(Data records)

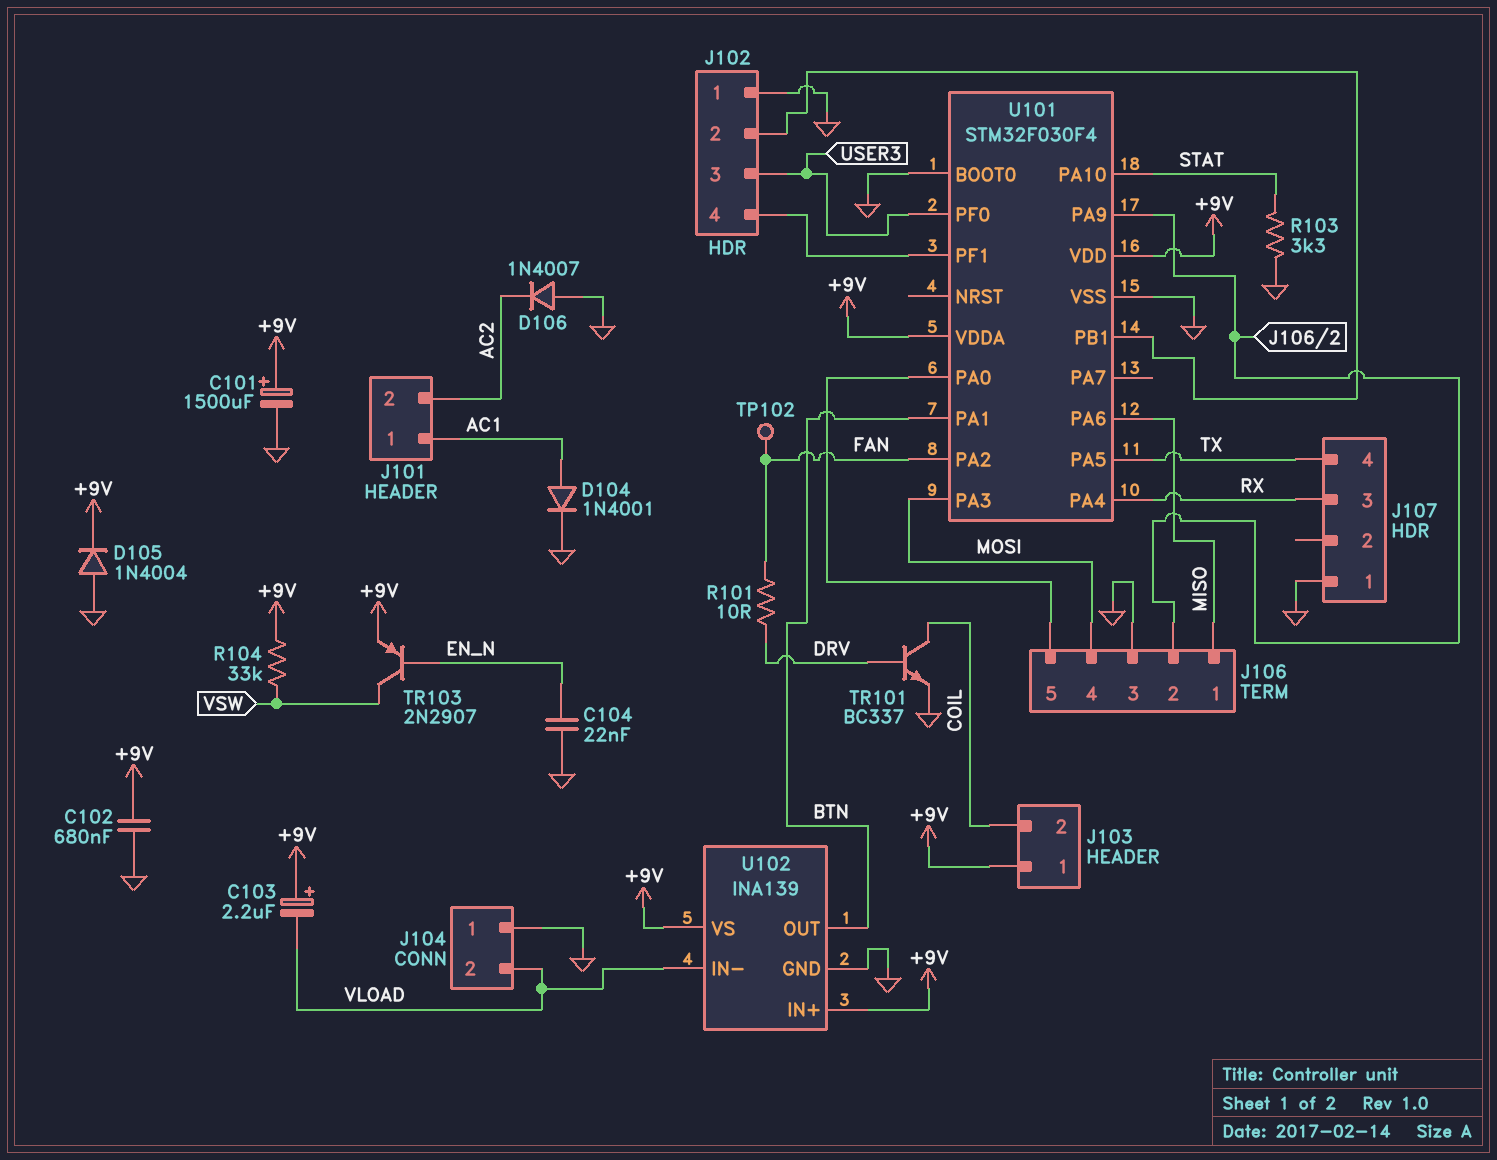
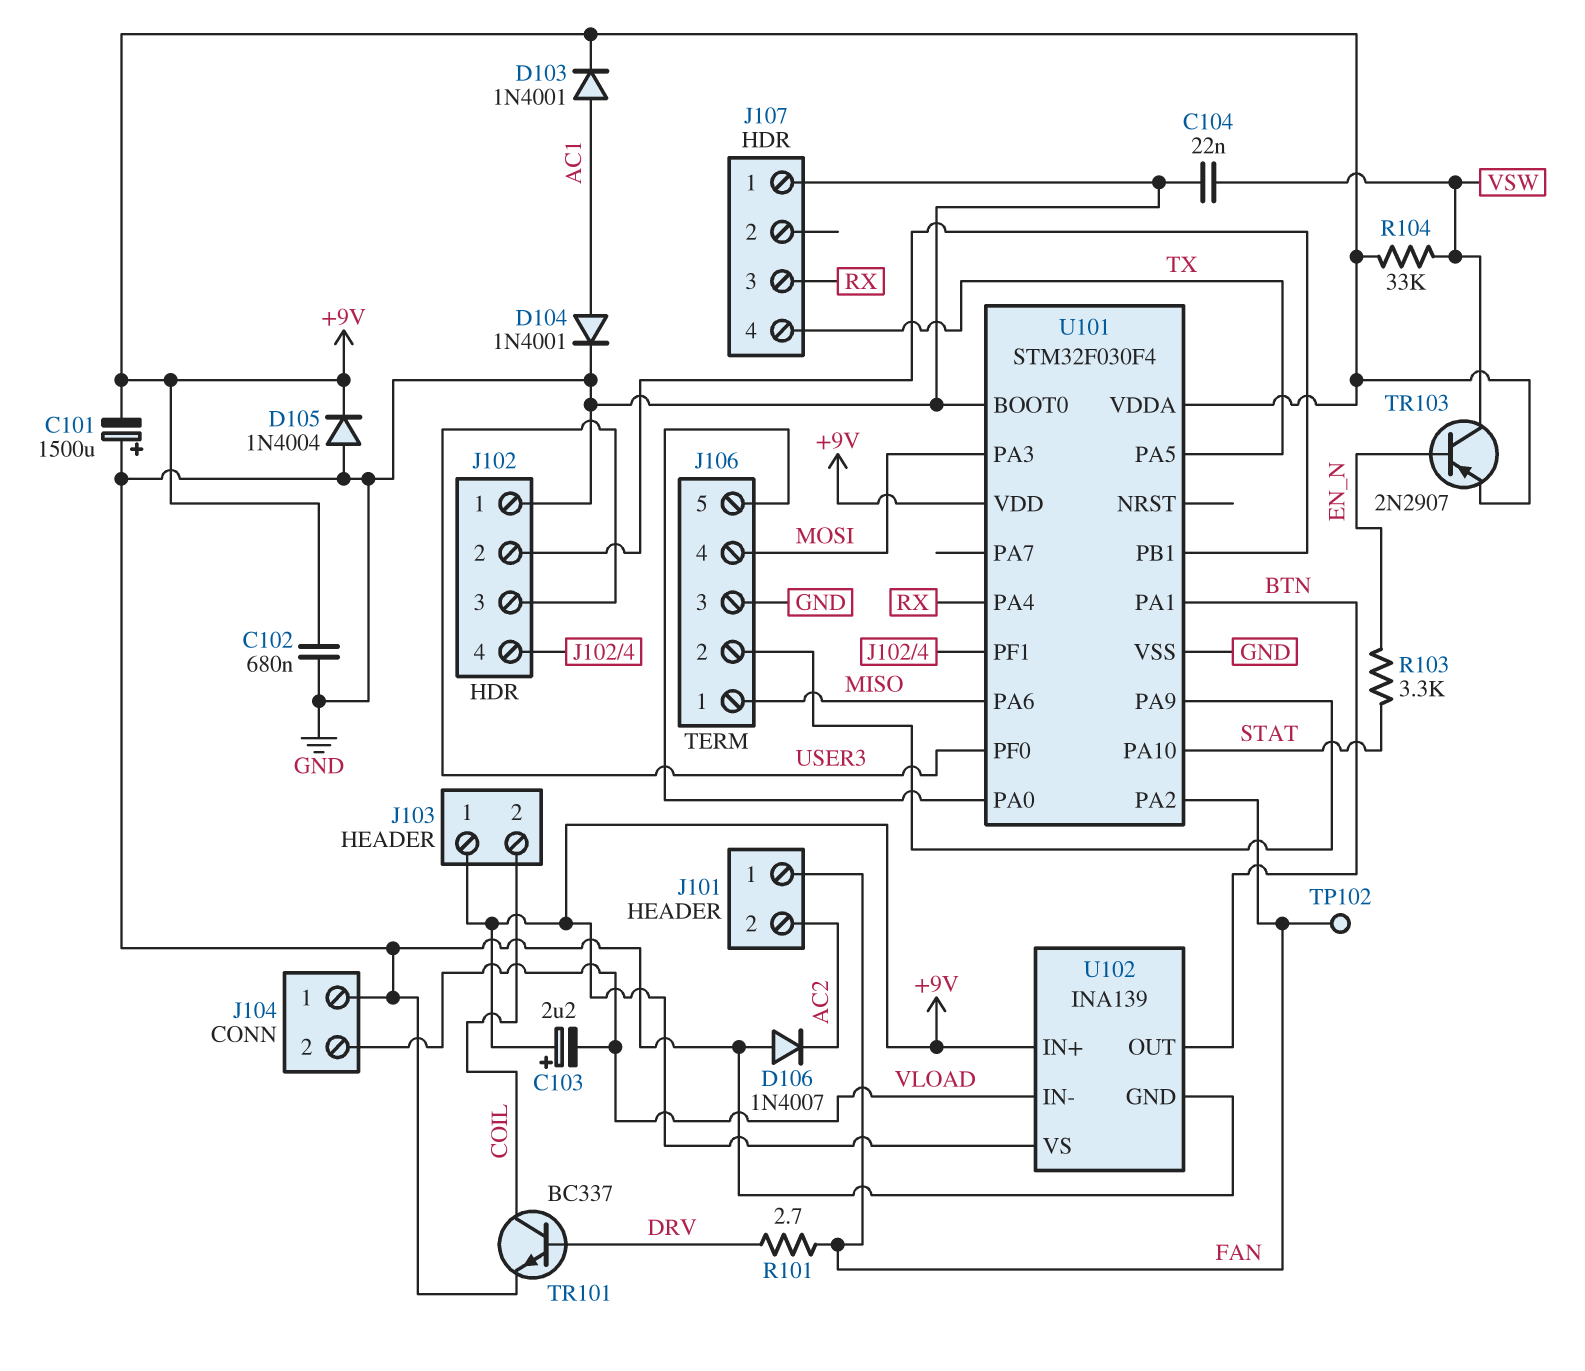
C101: 1500uF (plus +9V, minus GND) -> 1500uF (plus GND, minus +9V)
C104: 22nF (EN_N, GND) -> 22nF (GND, VSW)
D103: none -> diode 1N4001 (A AC1, K +9V)
J101 pin 1: AC1 -> FAN
R101: 10 (DRV, FAN) -> 2.7 (DRV, FAN)
R103: 3.3k (GND, STAT) -> 3.3k (EN_N, STAT)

(End Data records)

* _Instructions to follow_
Starting from the line that contains "R101: 10 (DRV, FAN) -> 2.7 (DRV, FAN)", reproduce each line of the data exactly through the last one.

* _Response for this exercise_
R101: 10 (DRV, FAN) -> 2.7 (DRV, FAN)
R103: 3.3k (GND, STAT) -> 3.3k (EN_N, STAT)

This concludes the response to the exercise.